**TASK GOAL:** Restate the entries word for word and skip every image.

**DATA FOR PROCESSING:**

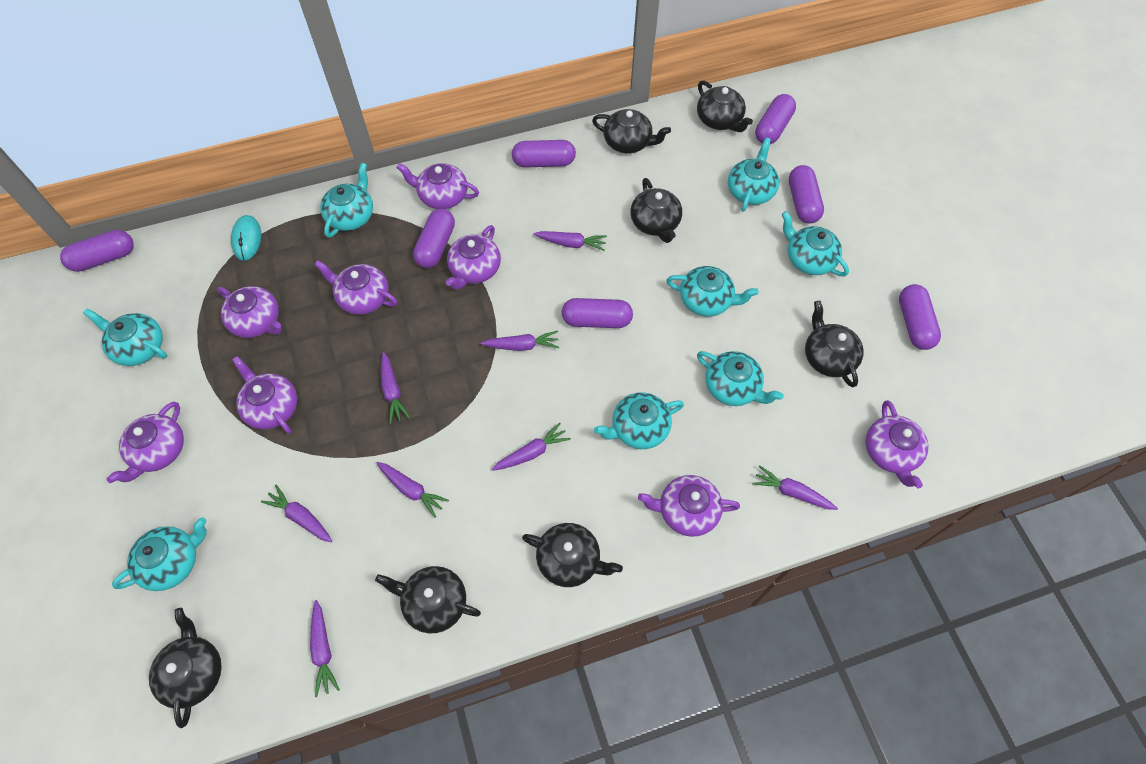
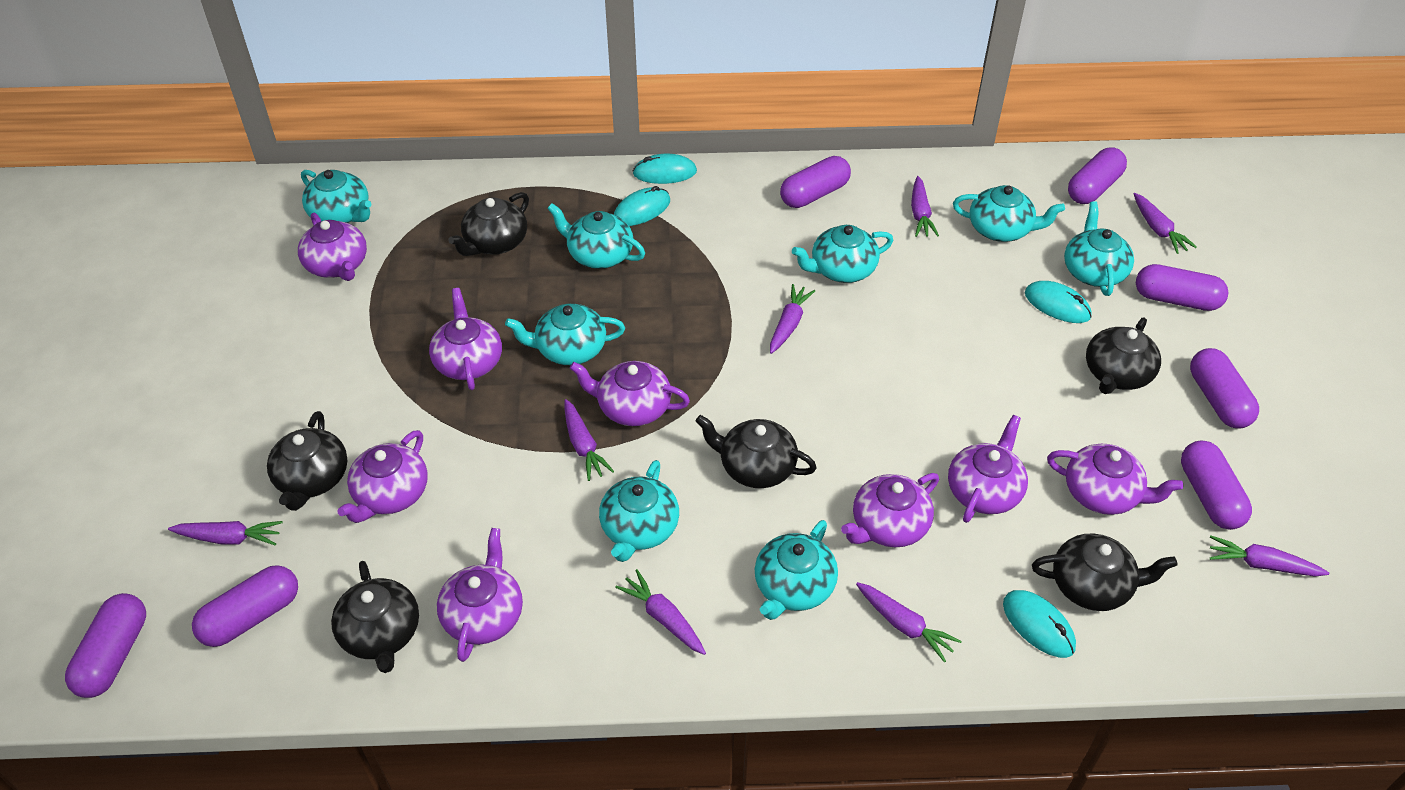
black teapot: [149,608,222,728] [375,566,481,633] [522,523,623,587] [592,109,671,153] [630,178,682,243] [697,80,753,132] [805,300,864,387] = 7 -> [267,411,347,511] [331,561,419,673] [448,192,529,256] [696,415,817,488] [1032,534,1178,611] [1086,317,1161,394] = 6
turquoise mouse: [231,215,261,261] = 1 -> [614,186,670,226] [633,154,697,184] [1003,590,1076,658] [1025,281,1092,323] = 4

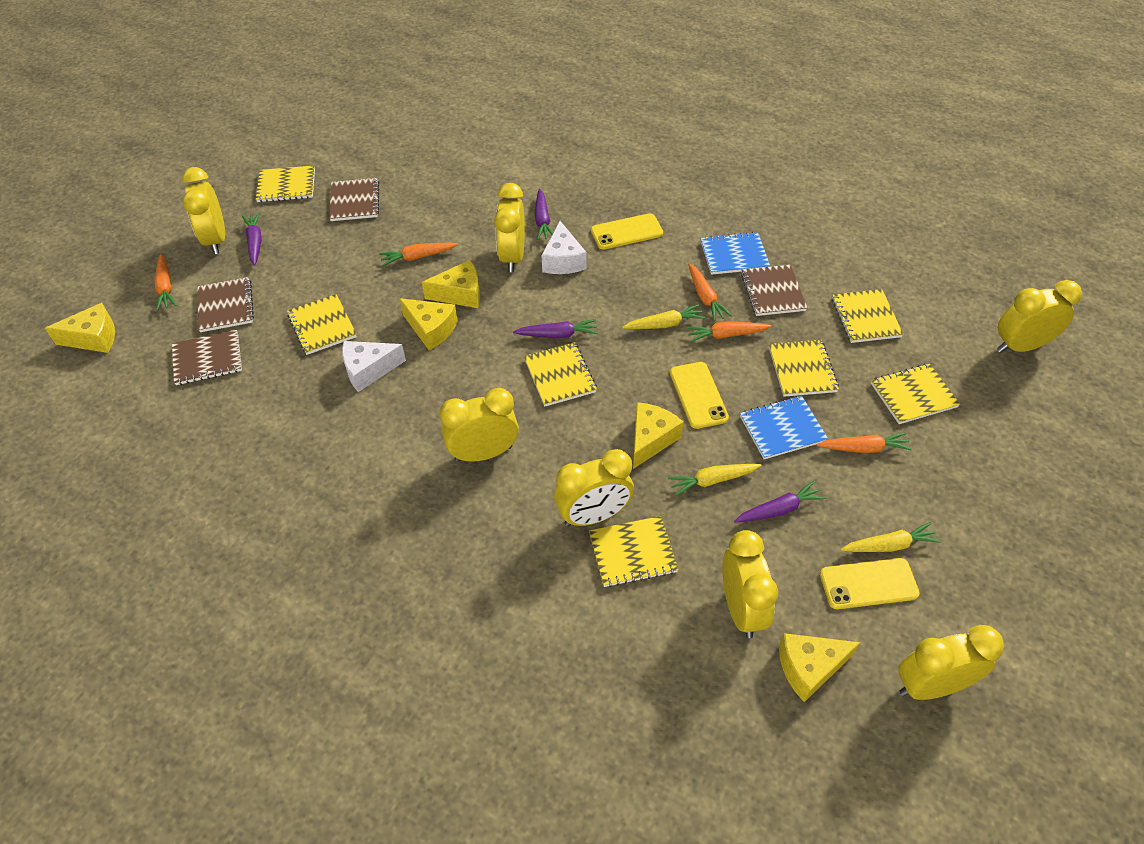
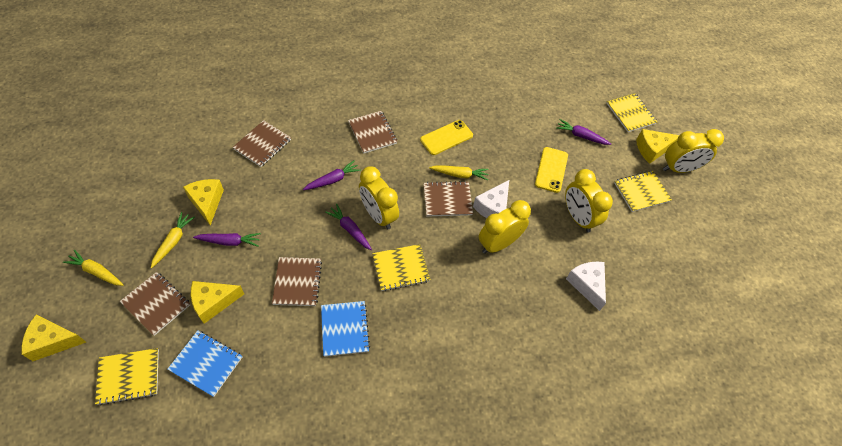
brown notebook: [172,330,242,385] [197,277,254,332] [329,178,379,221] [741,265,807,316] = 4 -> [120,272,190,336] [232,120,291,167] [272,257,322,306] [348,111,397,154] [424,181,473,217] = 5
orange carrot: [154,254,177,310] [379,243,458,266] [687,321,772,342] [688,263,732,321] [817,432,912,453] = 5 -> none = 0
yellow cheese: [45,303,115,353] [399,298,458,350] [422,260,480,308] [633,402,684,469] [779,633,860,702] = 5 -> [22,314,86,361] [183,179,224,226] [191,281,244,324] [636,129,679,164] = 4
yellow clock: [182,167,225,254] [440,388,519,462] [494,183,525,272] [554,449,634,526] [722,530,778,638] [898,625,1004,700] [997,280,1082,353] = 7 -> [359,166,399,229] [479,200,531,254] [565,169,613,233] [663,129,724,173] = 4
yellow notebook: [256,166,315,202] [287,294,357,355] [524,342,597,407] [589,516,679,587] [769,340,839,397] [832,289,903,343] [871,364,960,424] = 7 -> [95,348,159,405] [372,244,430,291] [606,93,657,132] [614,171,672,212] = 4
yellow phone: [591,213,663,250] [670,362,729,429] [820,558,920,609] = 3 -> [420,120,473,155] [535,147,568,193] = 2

**ANSWER TO THIS EXERCISE:**
black teapot: [149,608,222,728] [375,566,481,633] [522,523,623,587] [592,109,671,153] [630,178,682,243] [697,80,753,132] [805,300,864,387] = 7 -> [267,411,347,511] [331,561,419,673] [448,192,529,256] [696,415,817,488] [1032,534,1178,611] [1086,317,1161,394] = 6
turquoise mouse: [231,215,261,261] = 1 -> [614,186,670,226] [633,154,697,184] [1003,590,1076,658] [1025,281,1092,323] = 4

brown notebook: [172,330,242,385] [197,277,254,332] [329,178,379,221] [741,265,807,316] = 4 -> [120,272,190,336] [232,120,291,167] [272,257,322,306] [348,111,397,154] [424,181,473,217] = 5
orange carrot: [154,254,177,310] [379,243,458,266] [687,321,772,342] [688,263,732,321] [817,432,912,453] = 5 -> none = 0
yellow cheese: [45,303,115,353] [399,298,458,350] [422,260,480,308] [633,402,684,469] [779,633,860,702] = 5 -> [22,314,86,361] [183,179,224,226] [191,281,244,324] [636,129,679,164] = 4
yellow clock: [182,167,225,254] [440,388,519,462] [494,183,525,272] [554,449,634,526] [722,530,778,638] [898,625,1004,700] [997,280,1082,353] = 7 -> [359,166,399,229] [479,200,531,254] [565,169,613,233] [663,129,724,173] = 4
yellow notebook: [256,166,315,202] [287,294,357,355] [524,342,597,407] [589,516,679,587] [769,340,839,397] [832,289,903,343] [871,364,960,424] = 7 -> [95,348,159,405] [372,244,430,291] [606,93,657,132] [614,171,672,212] = 4
yellow phone: [591,213,663,250] [670,362,729,429] [820,558,920,609] = 3 -> [420,120,473,155] [535,147,568,193] = 2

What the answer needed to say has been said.